WORK ITEM = Copy, from the data below, each line that has the word "cone".

(Object change descriptions)
────────

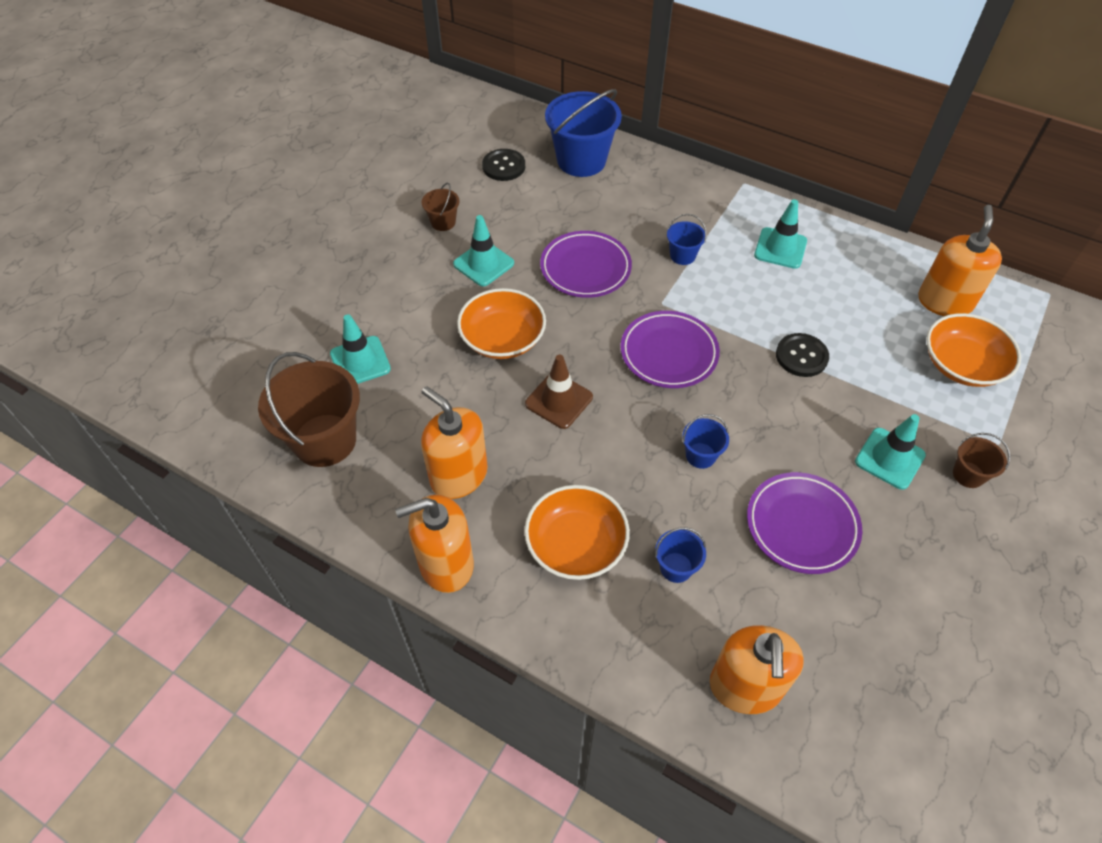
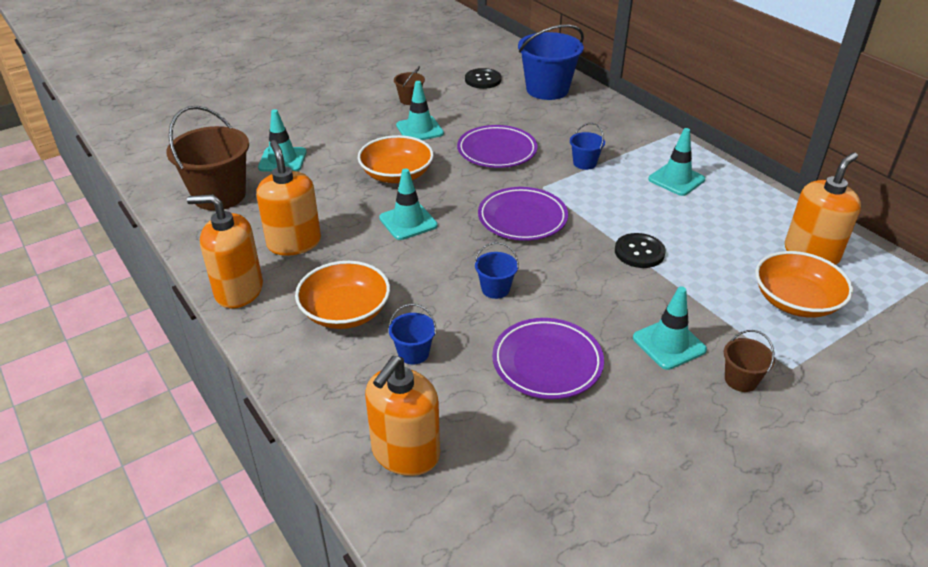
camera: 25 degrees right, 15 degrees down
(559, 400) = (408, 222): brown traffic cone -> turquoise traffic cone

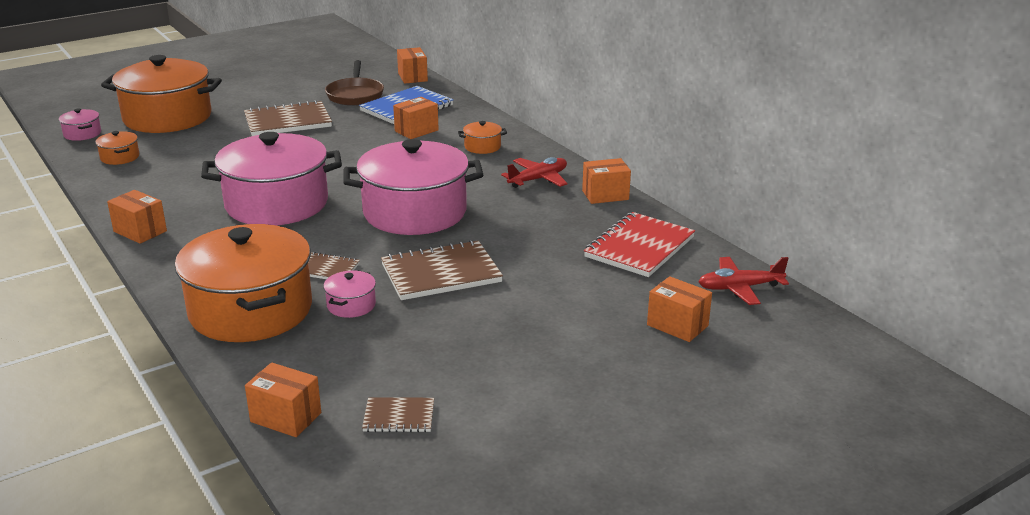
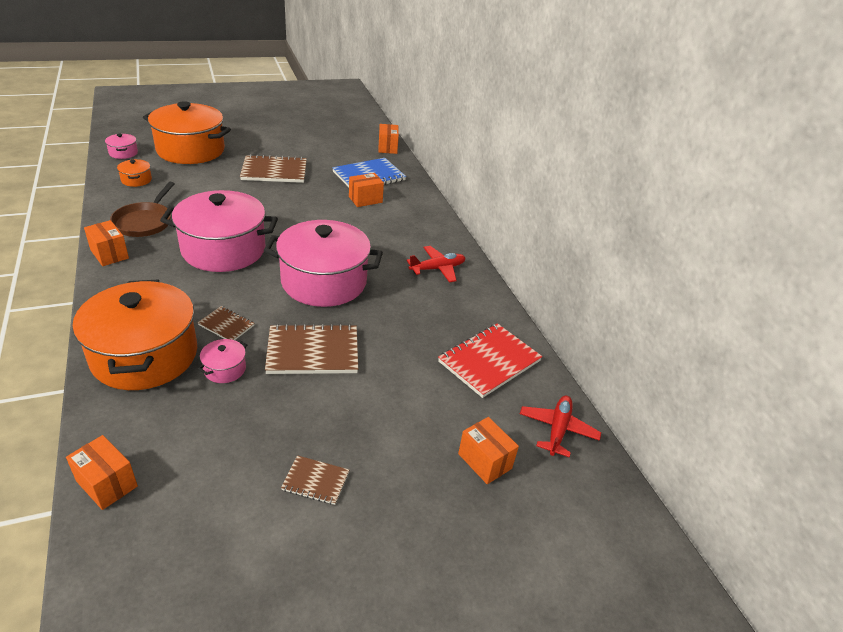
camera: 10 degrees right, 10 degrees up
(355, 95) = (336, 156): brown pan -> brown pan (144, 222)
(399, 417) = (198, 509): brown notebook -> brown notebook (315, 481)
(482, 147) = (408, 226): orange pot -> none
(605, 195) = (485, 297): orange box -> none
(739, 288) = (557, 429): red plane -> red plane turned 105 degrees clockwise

────────

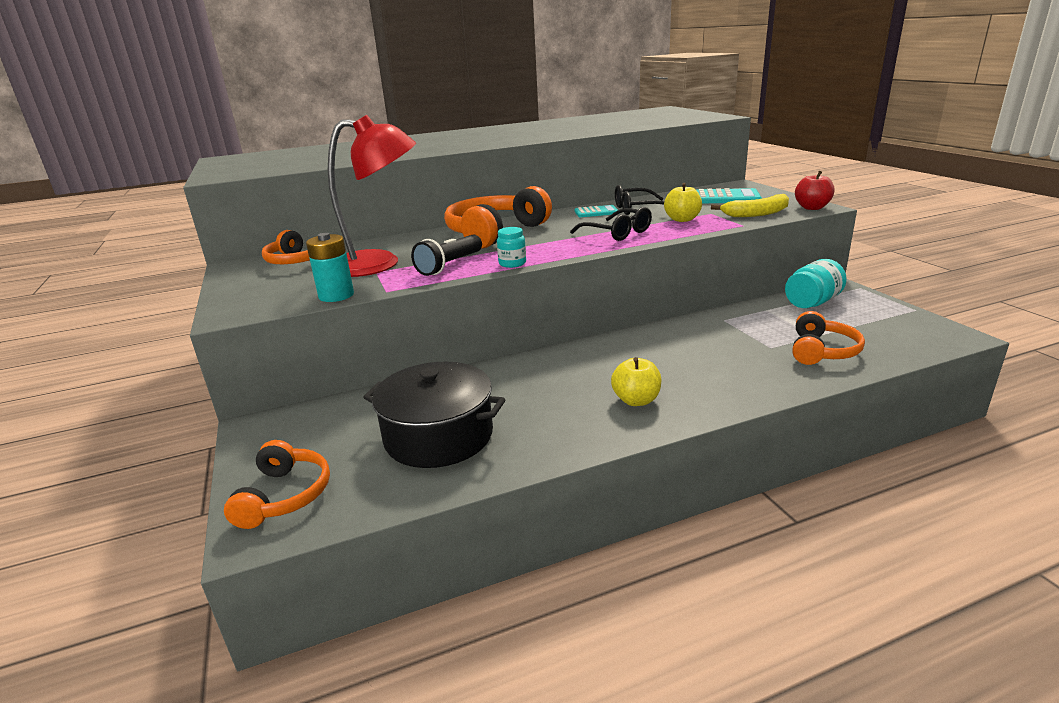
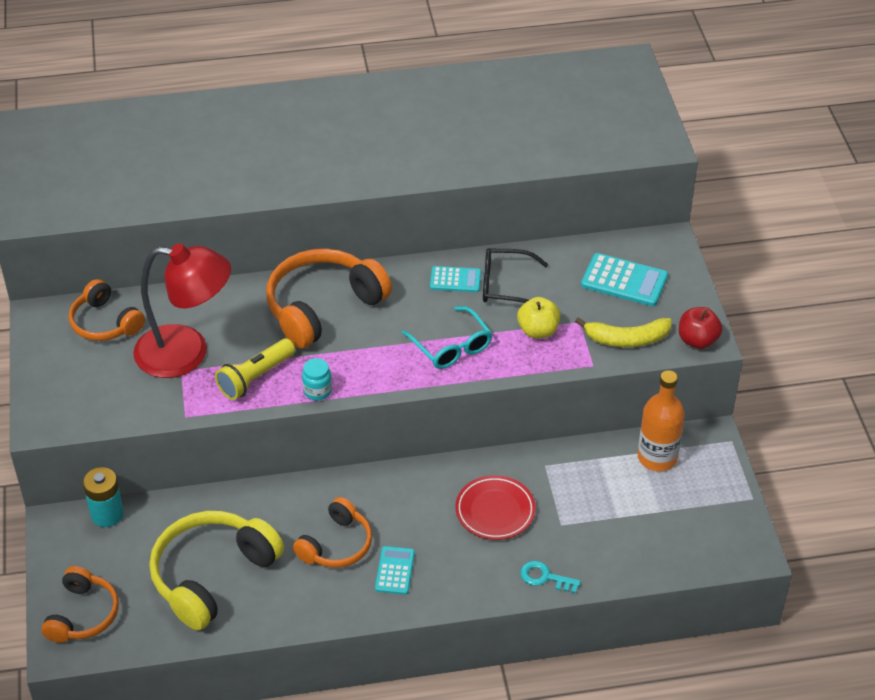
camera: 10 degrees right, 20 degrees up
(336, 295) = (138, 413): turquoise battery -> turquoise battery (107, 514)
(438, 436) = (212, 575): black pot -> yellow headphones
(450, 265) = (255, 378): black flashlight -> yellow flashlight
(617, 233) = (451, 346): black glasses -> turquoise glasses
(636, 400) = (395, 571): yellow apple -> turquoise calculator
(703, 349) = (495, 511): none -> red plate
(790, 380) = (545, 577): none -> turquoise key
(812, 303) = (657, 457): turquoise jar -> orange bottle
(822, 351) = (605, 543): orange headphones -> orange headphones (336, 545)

────────

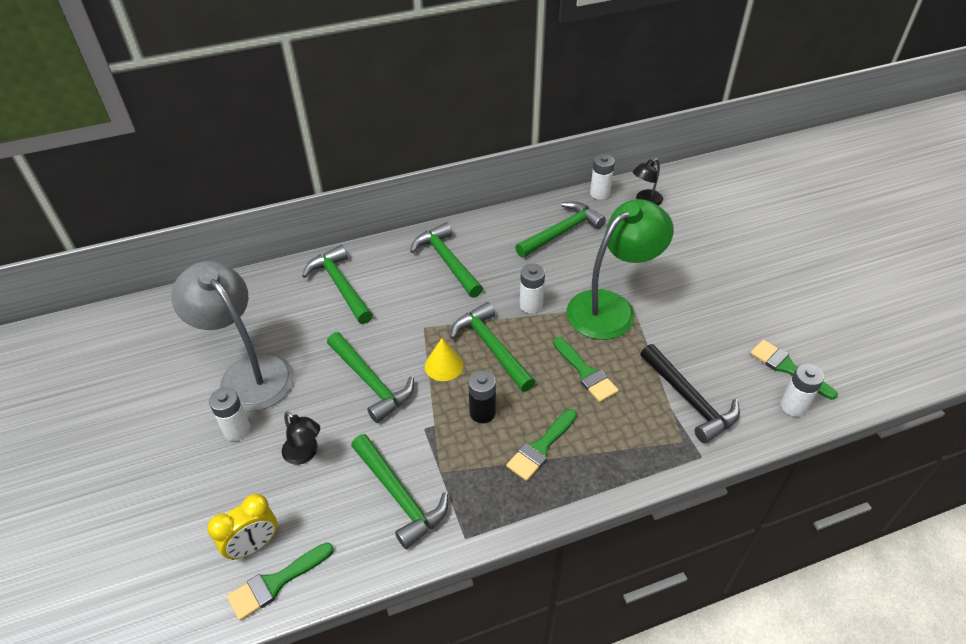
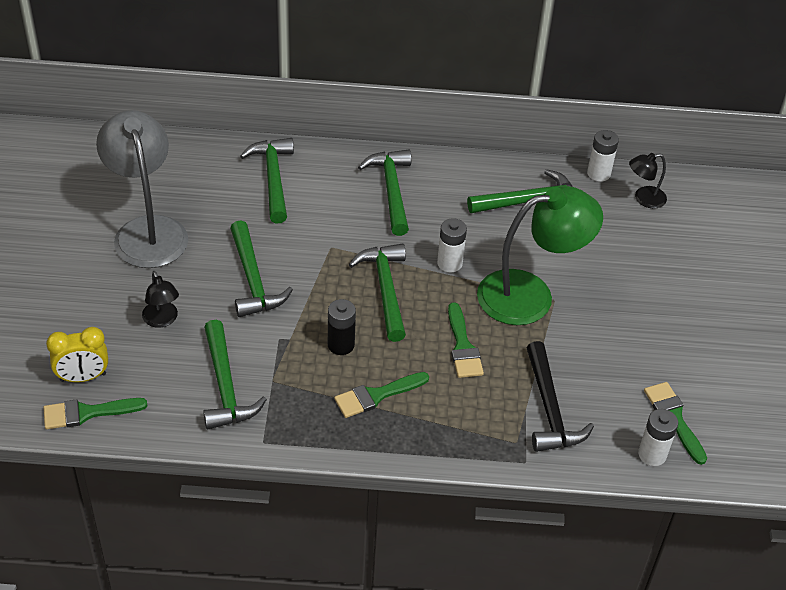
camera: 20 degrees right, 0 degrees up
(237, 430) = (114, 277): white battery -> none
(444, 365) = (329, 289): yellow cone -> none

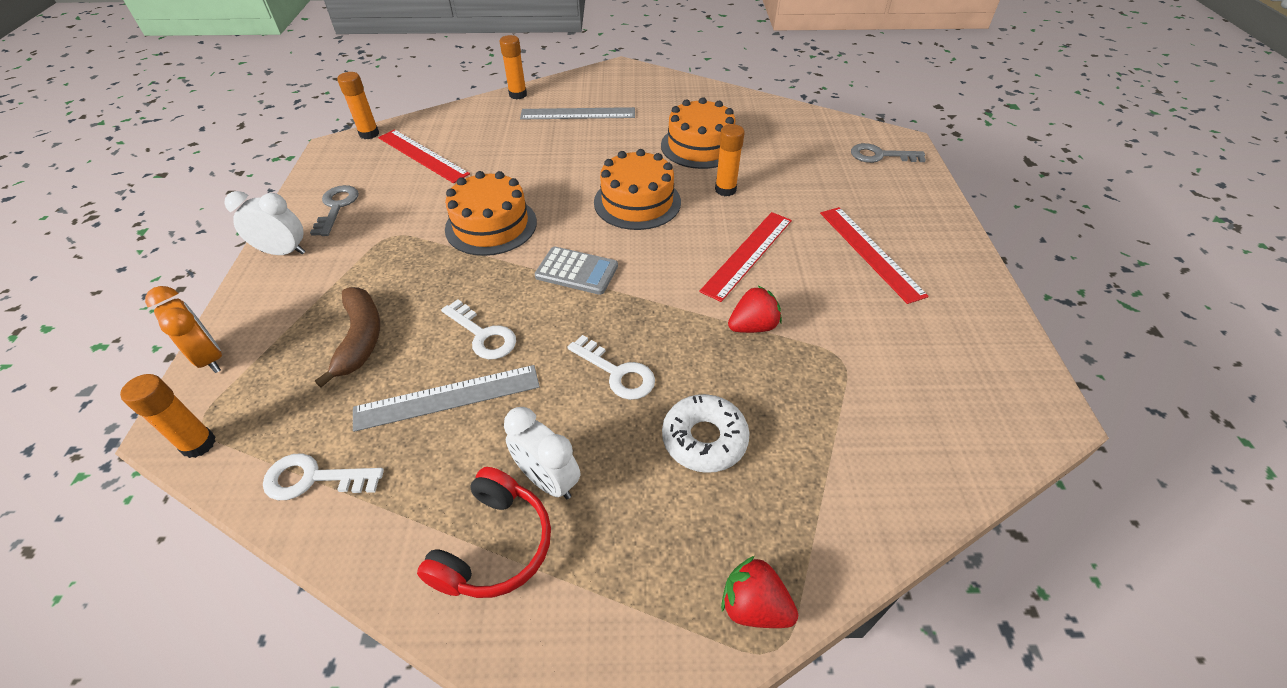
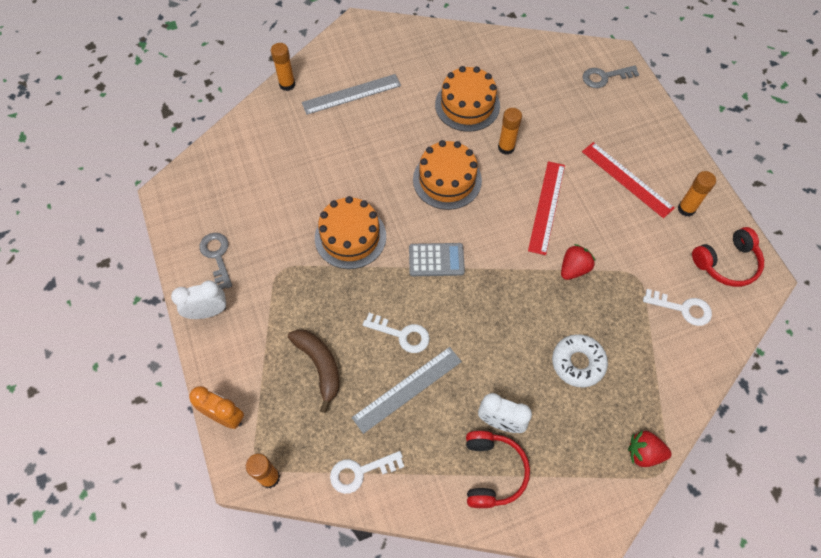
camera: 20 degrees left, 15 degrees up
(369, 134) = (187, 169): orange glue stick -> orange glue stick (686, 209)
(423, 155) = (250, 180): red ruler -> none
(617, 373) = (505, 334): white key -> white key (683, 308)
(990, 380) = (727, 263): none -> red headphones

────────

EXPECTED ANSWER =
(559, 400) = (408, 222): brown traffic cone -> turquoise traffic cone
(444, 365) = (329, 289): yellow cone -> none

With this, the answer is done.